What the task requires: Search the entries below for "none". Report each line where it occurs.

===== Records for processing =====

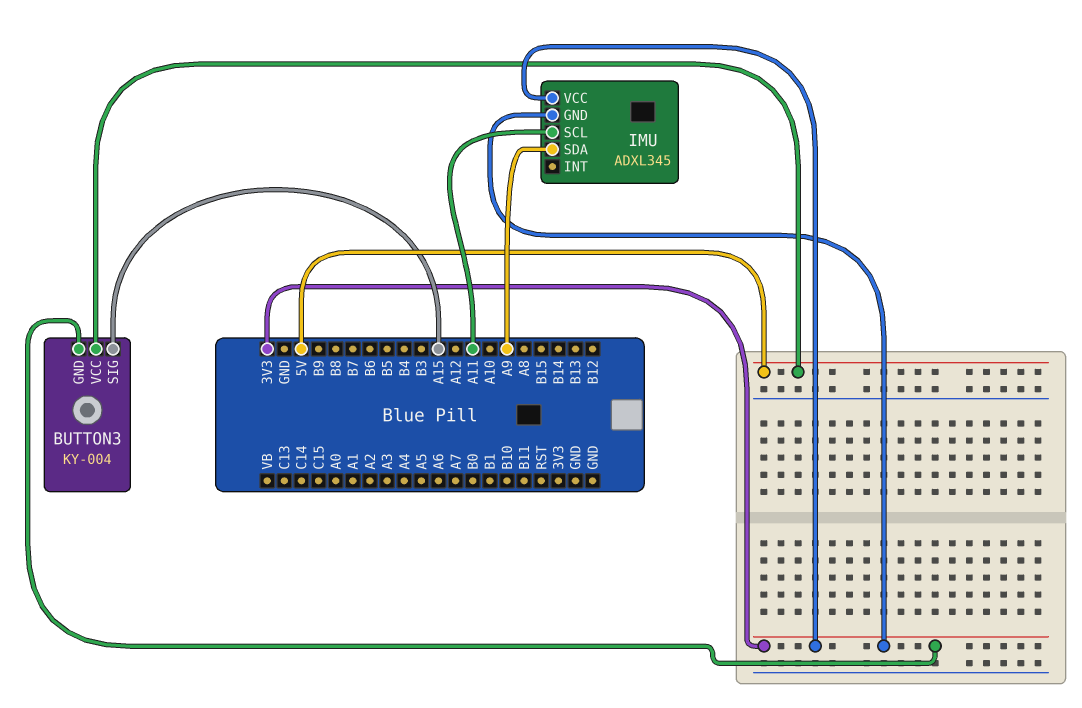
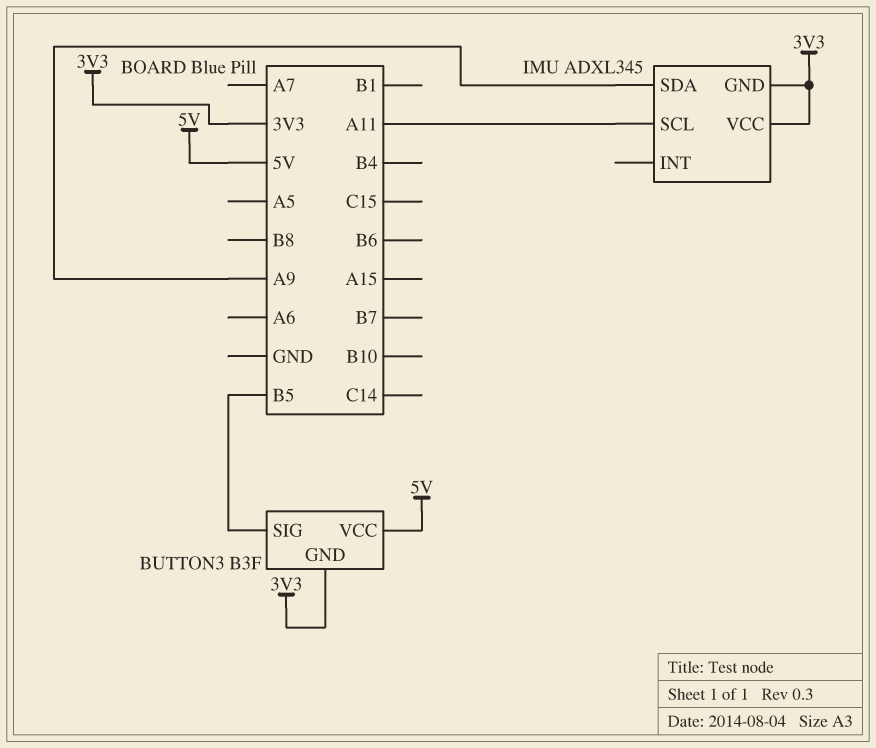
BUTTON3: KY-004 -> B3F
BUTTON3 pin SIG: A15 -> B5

=====
===== Records for processing =====

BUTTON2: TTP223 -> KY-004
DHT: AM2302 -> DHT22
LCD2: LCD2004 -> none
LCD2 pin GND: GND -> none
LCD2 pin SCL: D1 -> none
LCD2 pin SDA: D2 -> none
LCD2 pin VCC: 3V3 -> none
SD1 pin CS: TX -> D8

=====

Reply to the exercise:
LCD2: LCD2004 -> none
LCD2 pin GND: GND -> none
LCD2 pin SCL: D1 -> none
LCD2 pin SDA: D2 -> none
LCD2 pin VCC: 3V3 -> none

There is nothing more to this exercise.